Each line of the records needs to come back exactly as written.

------------

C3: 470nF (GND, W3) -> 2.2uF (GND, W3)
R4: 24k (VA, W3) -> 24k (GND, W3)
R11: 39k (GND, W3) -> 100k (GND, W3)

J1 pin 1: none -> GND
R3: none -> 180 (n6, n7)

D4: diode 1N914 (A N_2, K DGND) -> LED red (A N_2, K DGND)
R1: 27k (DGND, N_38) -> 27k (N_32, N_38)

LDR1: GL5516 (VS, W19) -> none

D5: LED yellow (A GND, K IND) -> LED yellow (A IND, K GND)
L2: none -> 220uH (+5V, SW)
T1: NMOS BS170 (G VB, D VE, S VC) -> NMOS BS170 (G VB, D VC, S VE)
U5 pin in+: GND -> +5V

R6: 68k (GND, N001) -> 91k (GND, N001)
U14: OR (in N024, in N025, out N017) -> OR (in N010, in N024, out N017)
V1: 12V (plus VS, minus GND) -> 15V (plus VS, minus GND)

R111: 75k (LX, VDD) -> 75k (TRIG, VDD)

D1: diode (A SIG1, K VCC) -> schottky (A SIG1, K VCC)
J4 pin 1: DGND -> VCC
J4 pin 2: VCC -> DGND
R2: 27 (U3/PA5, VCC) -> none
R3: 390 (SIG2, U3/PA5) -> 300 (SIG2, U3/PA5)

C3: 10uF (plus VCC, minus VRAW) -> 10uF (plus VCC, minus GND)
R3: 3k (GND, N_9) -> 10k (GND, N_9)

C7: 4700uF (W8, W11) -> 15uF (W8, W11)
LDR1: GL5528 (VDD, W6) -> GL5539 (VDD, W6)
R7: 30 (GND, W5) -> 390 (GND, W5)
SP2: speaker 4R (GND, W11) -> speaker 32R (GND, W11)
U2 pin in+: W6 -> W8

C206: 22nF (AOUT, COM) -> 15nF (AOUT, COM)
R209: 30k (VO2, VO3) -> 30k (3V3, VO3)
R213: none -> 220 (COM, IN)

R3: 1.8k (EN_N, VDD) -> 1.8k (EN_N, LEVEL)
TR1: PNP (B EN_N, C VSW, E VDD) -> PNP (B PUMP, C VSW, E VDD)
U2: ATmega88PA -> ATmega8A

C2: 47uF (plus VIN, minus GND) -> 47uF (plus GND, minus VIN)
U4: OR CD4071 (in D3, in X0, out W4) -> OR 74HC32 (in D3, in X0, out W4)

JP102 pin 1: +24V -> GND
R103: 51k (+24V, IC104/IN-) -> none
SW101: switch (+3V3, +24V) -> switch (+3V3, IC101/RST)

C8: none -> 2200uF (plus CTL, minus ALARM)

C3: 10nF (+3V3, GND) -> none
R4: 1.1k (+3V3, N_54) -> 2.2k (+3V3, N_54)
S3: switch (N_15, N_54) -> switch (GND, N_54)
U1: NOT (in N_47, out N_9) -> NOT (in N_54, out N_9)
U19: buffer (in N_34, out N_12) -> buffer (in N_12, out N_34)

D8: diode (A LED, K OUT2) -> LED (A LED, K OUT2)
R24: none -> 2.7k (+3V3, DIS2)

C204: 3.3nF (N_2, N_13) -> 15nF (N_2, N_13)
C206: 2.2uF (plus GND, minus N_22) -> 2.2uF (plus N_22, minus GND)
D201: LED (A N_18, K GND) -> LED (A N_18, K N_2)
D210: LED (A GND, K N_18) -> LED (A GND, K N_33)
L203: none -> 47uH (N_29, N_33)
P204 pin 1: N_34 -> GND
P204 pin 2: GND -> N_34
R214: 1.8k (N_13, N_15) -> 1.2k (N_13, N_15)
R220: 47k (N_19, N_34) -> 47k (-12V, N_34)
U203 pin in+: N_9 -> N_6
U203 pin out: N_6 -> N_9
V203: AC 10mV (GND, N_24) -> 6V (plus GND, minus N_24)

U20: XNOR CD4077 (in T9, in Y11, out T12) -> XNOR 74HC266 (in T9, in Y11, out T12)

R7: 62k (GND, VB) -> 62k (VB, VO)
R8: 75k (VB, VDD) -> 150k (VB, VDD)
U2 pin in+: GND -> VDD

------------

▶ [OUTPUT FOR THIS TASK]:
C3: 470nF (GND, W3) -> 2.2uF (GND, W3)
R4: 24k (VA, W3) -> 24k (GND, W3)
R11: 39k (GND, W3) -> 100k (GND, W3)

J1 pin 1: none -> GND
R3: none -> 180 (n6, n7)

D4: diode 1N914 (A N_2, K DGND) -> LED red (A N_2, K DGND)
R1: 27k (DGND, N_38) -> 27k (N_32, N_38)

LDR1: GL5516 (VS, W19) -> none

D5: LED yellow (A GND, K IND) -> LED yellow (A IND, K GND)
L2: none -> 220uH (+5V, SW)
T1: NMOS BS170 (G VB, D VE, S VC) -> NMOS BS170 (G VB, D VC, S VE)
U5 pin in+: GND -> +5V

R6: 68k (GND, N001) -> 91k (GND, N001)
U14: OR (in N024, in N025, out N017) -> OR (in N010, in N024, out N017)
V1: 12V (plus VS, minus GND) -> 15V (plus VS, minus GND)

R111: 75k (LX, VDD) -> 75k (TRIG, VDD)

D1: diode (A SIG1, K VCC) -> schottky (A SIG1, K VCC)
J4 pin 1: DGND -> VCC
J4 pin 2: VCC -> DGND
R2: 27 (U3/PA5, VCC) -> none
R3: 390 (SIG2, U3/PA5) -> 300 (SIG2, U3/PA5)

C3: 10uF (plus VCC, minus VRAW) -> 10uF (plus VCC, minus GND)
R3: 3k (GND, N_9) -> 10k (GND, N_9)

C7: 4700uF (W8, W11) -> 15uF (W8, W11)
LDR1: GL5528 (VDD, W6) -> GL5539 (VDD, W6)
R7: 30 (GND, W5) -> 390 (GND, W5)
SP2: speaker 4R (GND, W11) -> speaker 32R (GND, W11)
U2 pin in+: W6 -> W8

C206: 22nF (AOUT, COM) -> 15nF (AOUT, COM)
R209: 30k (VO2, VO3) -> 30k (3V3, VO3)
R213: none -> 220 (COM, IN)

R3: 1.8k (EN_N, VDD) -> 1.8k (EN_N, LEVEL)
TR1: PNP (B EN_N, C VSW, E VDD) -> PNP (B PUMP, C VSW, E VDD)
U2: ATmega88PA -> ATmega8A

C2: 47uF (plus VIN, minus GND) -> 47uF (plus GND, minus VIN)
U4: OR CD4071 (in D3, in X0, out W4) -> OR 74HC32 (in D3, in X0, out W4)

JP102 pin 1: +24V -> GND
R103: 51k (+24V, IC104/IN-) -> none
SW101: switch (+3V3, +24V) -> switch (+3V3, IC101/RST)

C8: none -> 2200uF (plus CTL, minus ALARM)

C3: 10nF (+3V3, GND) -> none
R4: 1.1k (+3V3, N_54) -> 2.2k (+3V3, N_54)
S3: switch (N_15, N_54) -> switch (GND, N_54)
U1: NOT (in N_47, out N_9) -> NOT (in N_54, out N_9)
U19: buffer (in N_34, out N_12) -> buffer (in N_12, out N_34)

D8: diode (A LED, K OUT2) -> LED (A LED, K OUT2)
R24: none -> 2.7k (+3V3, DIS2)

C204: 3.3nF (N_2, N_13) -> 15nF (N_2, N_13)
C206: 2.2uF (plus GND, minus N_22) -> 2.2uF (plus N_22, minus GND)
D201: LED (A N_18, K GND) -> LED (A N_18, K N_2)
D210: LED (A GND, K N_18) -> LED (A GND, K N_33)
L203: none -> 47uH (N_29, N_33)
P204 pin 1: N_34 -> GND
P204 pin 2: GND -> N_34
R214: 1.8k (N_13, N_15) -> 1.2k (N_13, N_15)
R220: 47k (N_19, N_34) -> 47k (-12V, N_34)
U203 pin in+: N_9 -> N_6
U203 pin out: N_6 -> N_9
V203: AC 10mV (GND, N_24) -> 6V (plus GND, minus N_24)

U20: XNOR CD4077 (in T9, in Y11, out T12) -> XNOR 74HC266 (in T9, in Y11, out T12)

R7: 62k (GND, VB) -> 62k (VB, VO)
R8: 75k (VB, VDD) -> 150k (VB, VDD)
U2 pin in+: GND -> VDD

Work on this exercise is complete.